EXERCISE OBJECTIVE
The records are to be copied from the line that contains "R13: 22k (+5V, FILT) -> 22k (FILT, VX)" through their last line, word for word, with every picture left out.

RECORDED DATA
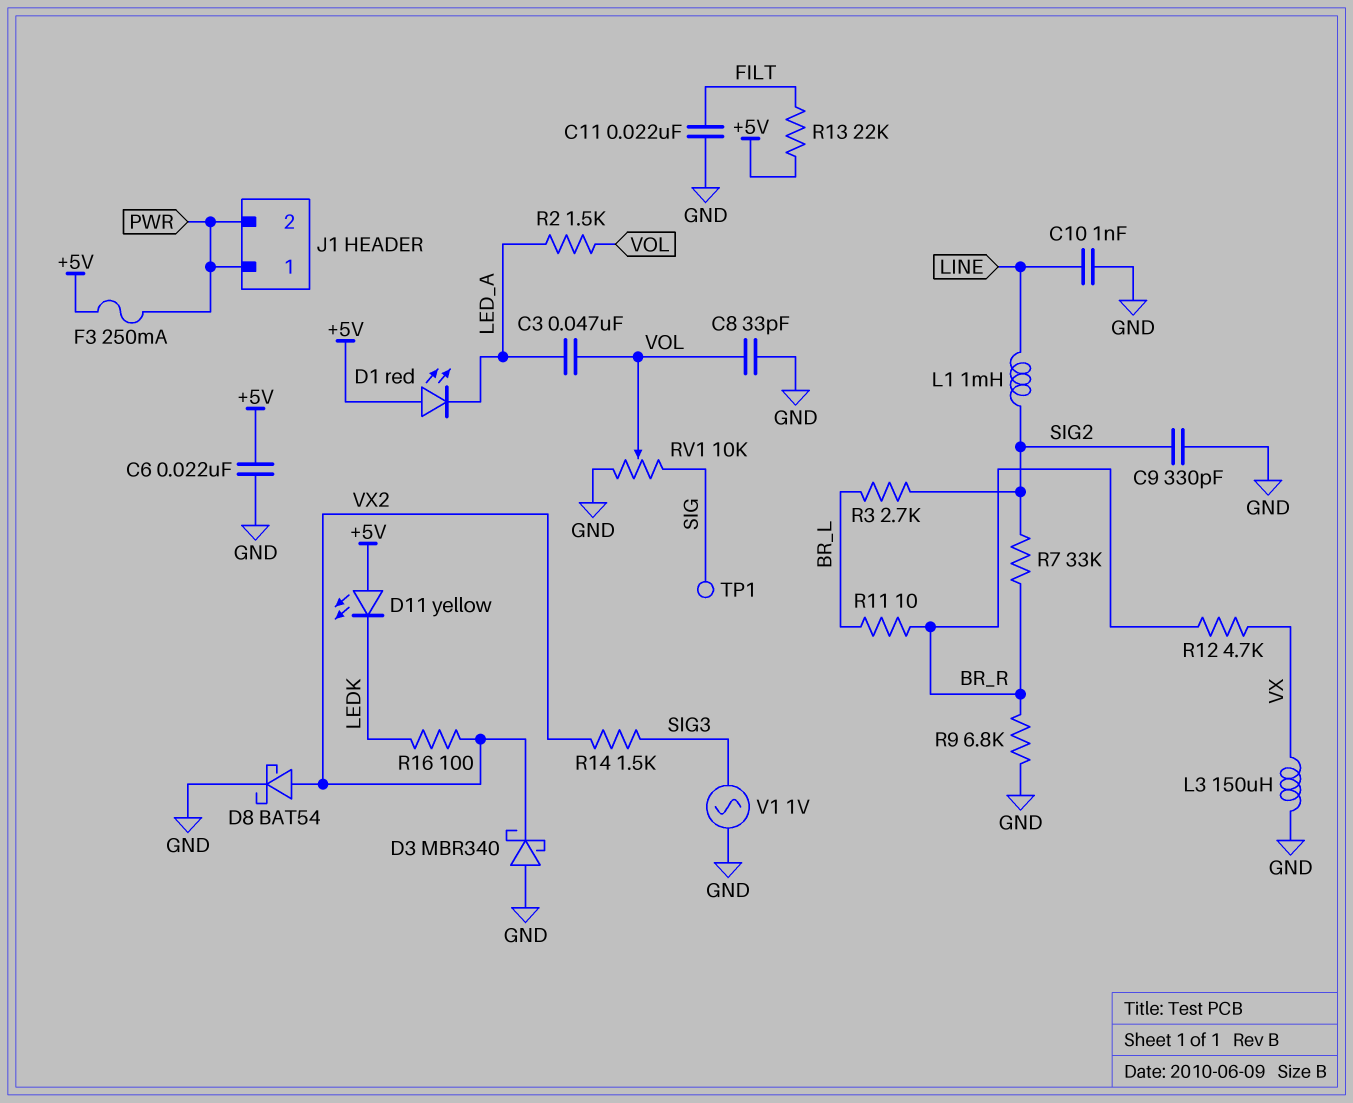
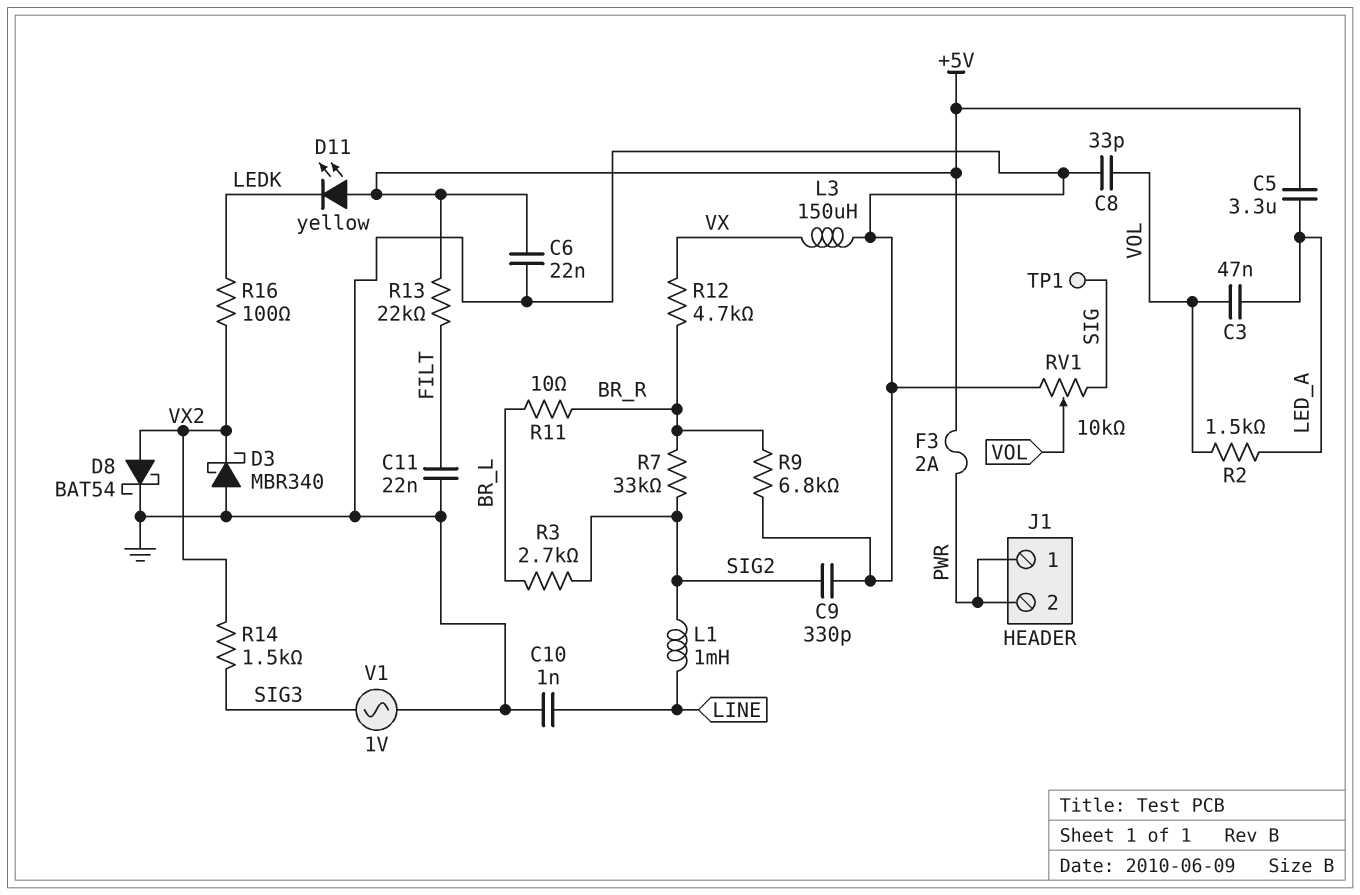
C5: none -> 3.3uF (+5V, LED_A)
D1: LED red (A +5V, K LED_A) -> none
F3: 250mA (+5V, PWR) -> 2A (+5V, PWR)

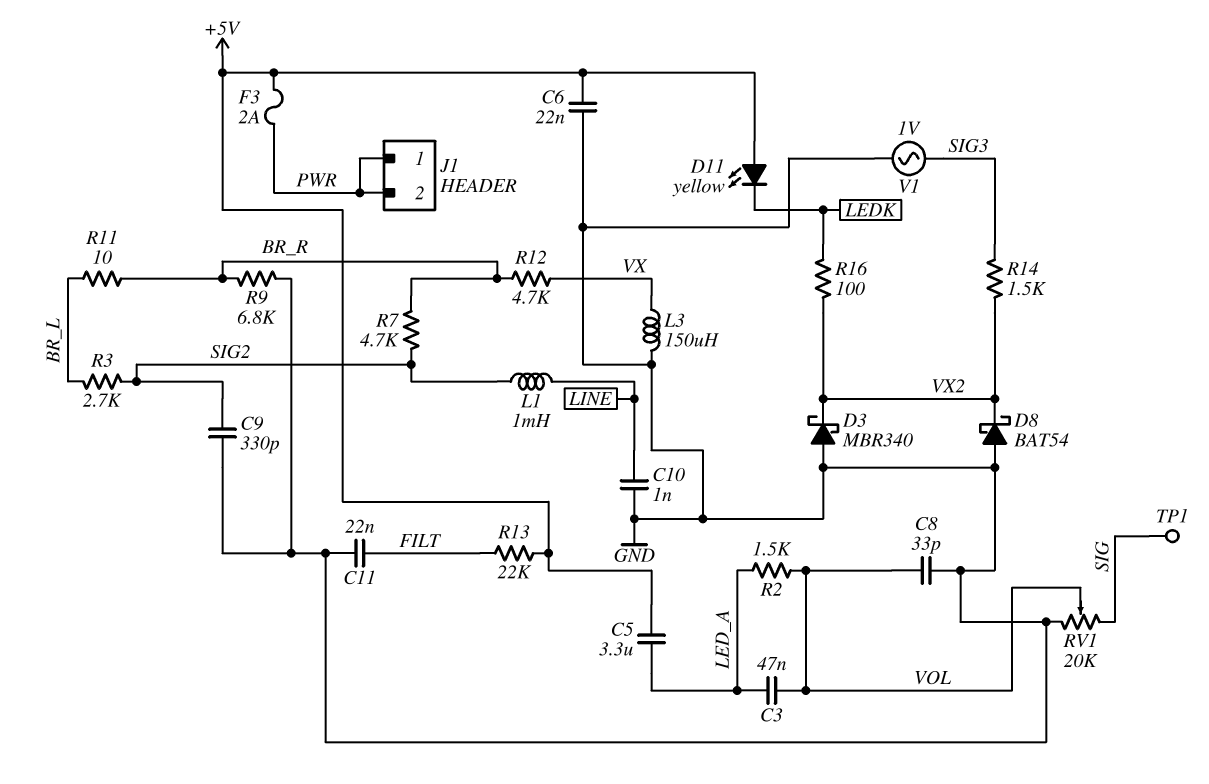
D8: schottky BAT54 (A VX2, K GND) -> schottky BAT54 (A GND, K VX2)
R7: 33k (BR_R, SIG2) -> 4.7k (BR_R, SIG2)
RV1: 10k (GND, SIG, wiper VOL) -> 20k (GND, SIG, wiper VOL)

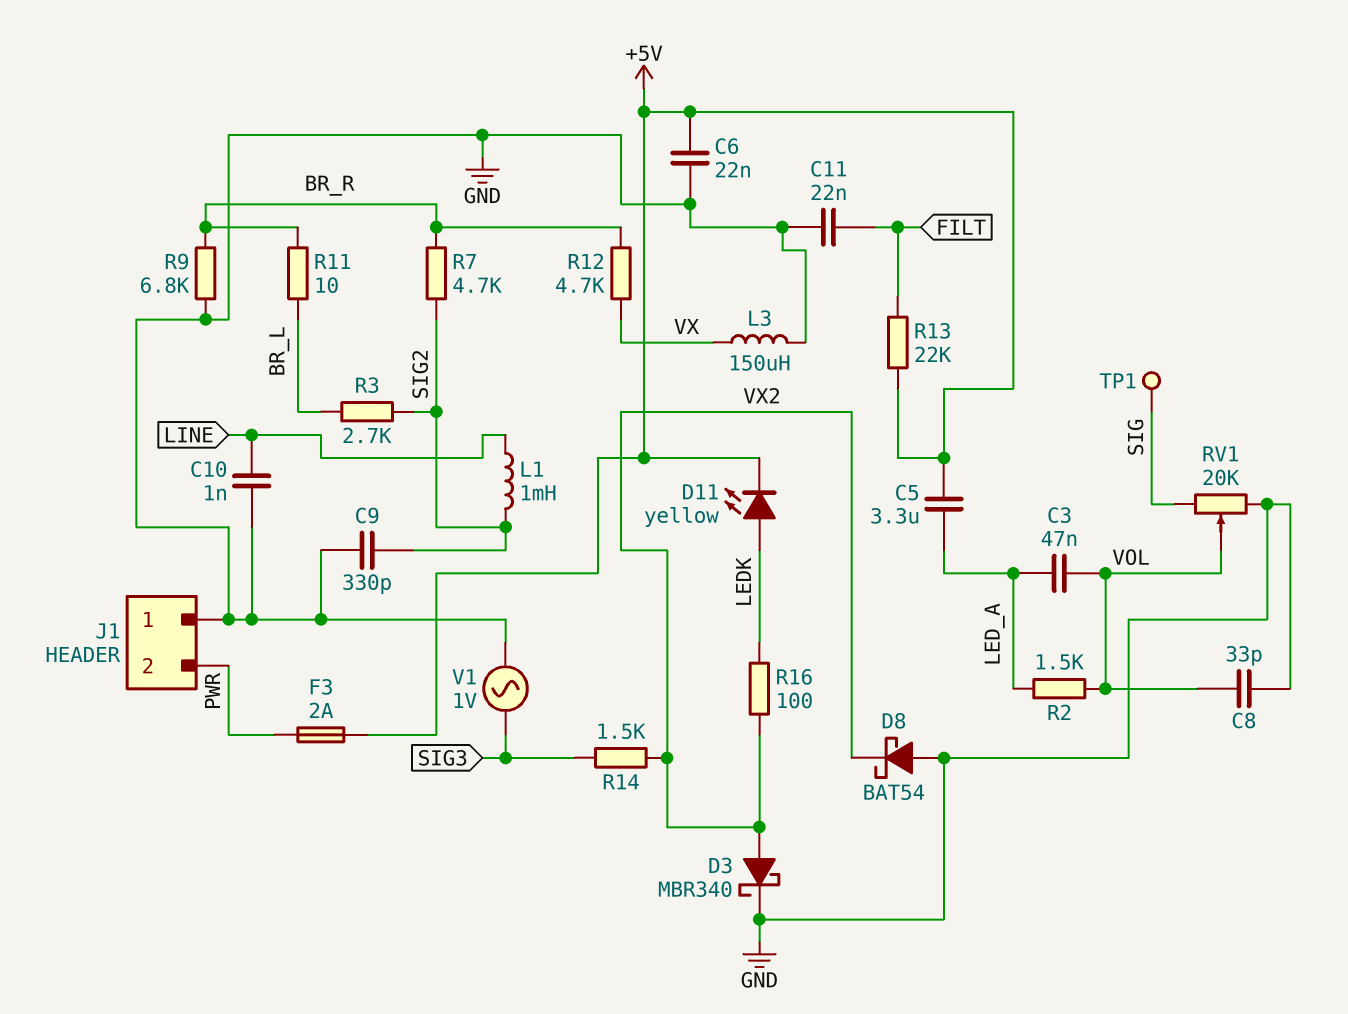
D3: schottky MBR340 (A GND, K VX2) -> schottky MBR340 (A VX2, K GND)
D11: LED yellow (A +5V, K LEDK) -> LED yellow (A LEDK, K +5V)
J1 pin 1: PWR -> GND

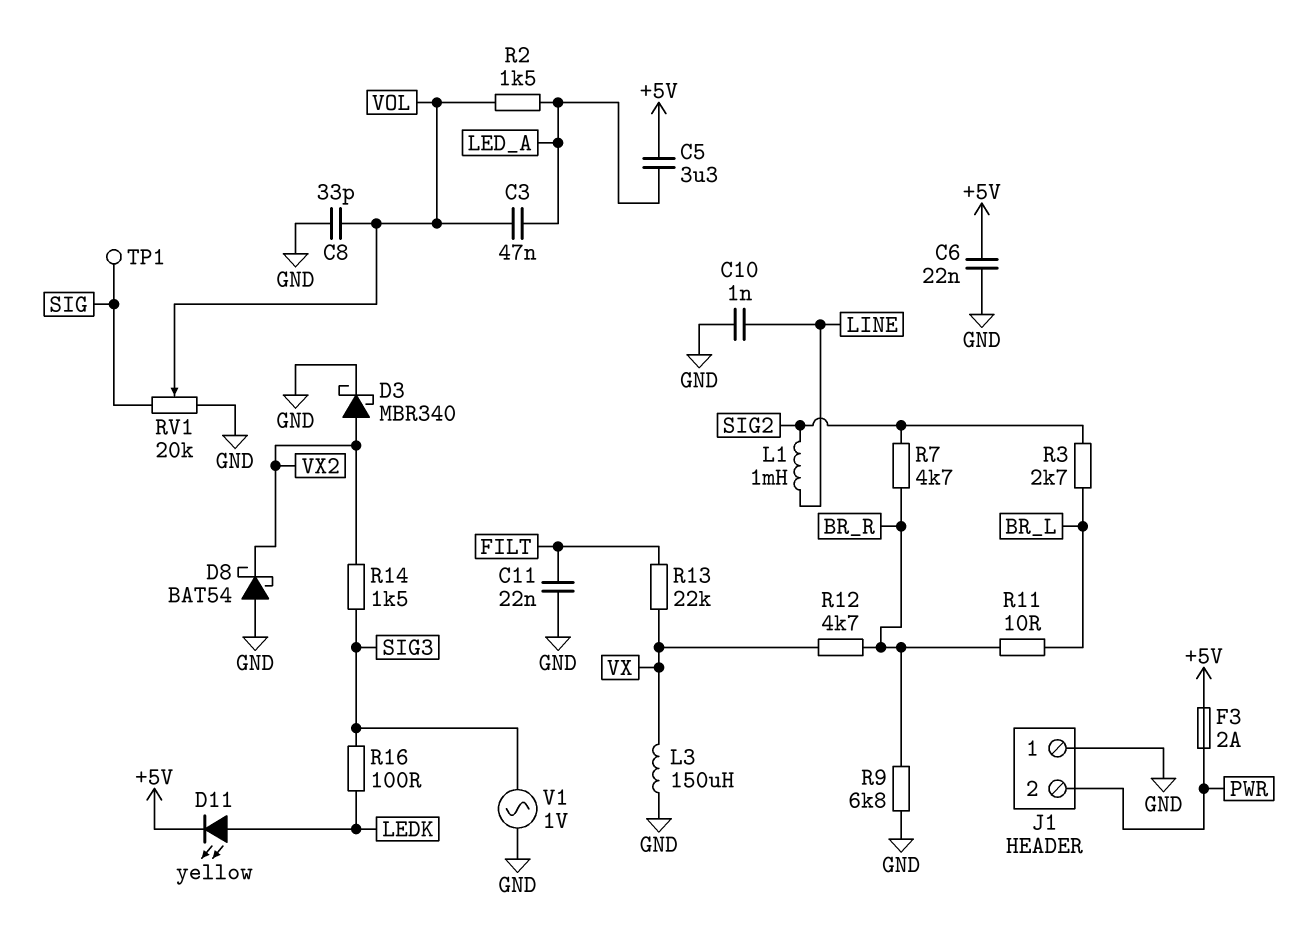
C9: 330pF (GND, SIG2) -> none
R13: 22k (+5V, FILT) -> 22k (FILT, VX)
R16: 100 (LEDK, VX2) -> 100 (LEDK, SIG3)

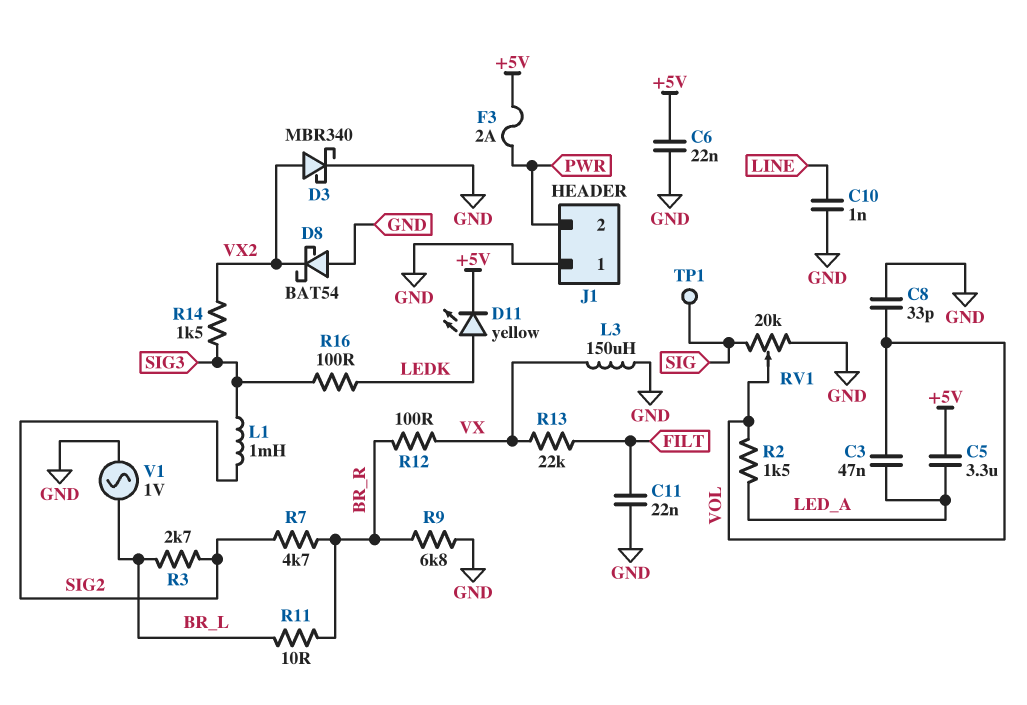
L1: 1mH (LINE, SIG2) -> 1mH (SIG2, SIG3)
R12: 4.7k (BR_R, VX) -> 100 (BR_R, VX)
V1: AC 1V (GND, SIG3) -> AC 1V (BR_L, GND)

RESPONSE BOX
R13: 22k (+5V, FILT) -> 22k (FILT, VX)
R16: 100 (LEDK, VX2) -> 100 (LEDK, SIG3)

L1: 1mH (LINE, SIG2) -> 1mH (SIG2, SIG3)
R12: 4.7k (BR_R, VX) -> 100 (BR_R, VX)
V1: AC 1V (GND, SIG3) -> AC 1V (BR_L, GND)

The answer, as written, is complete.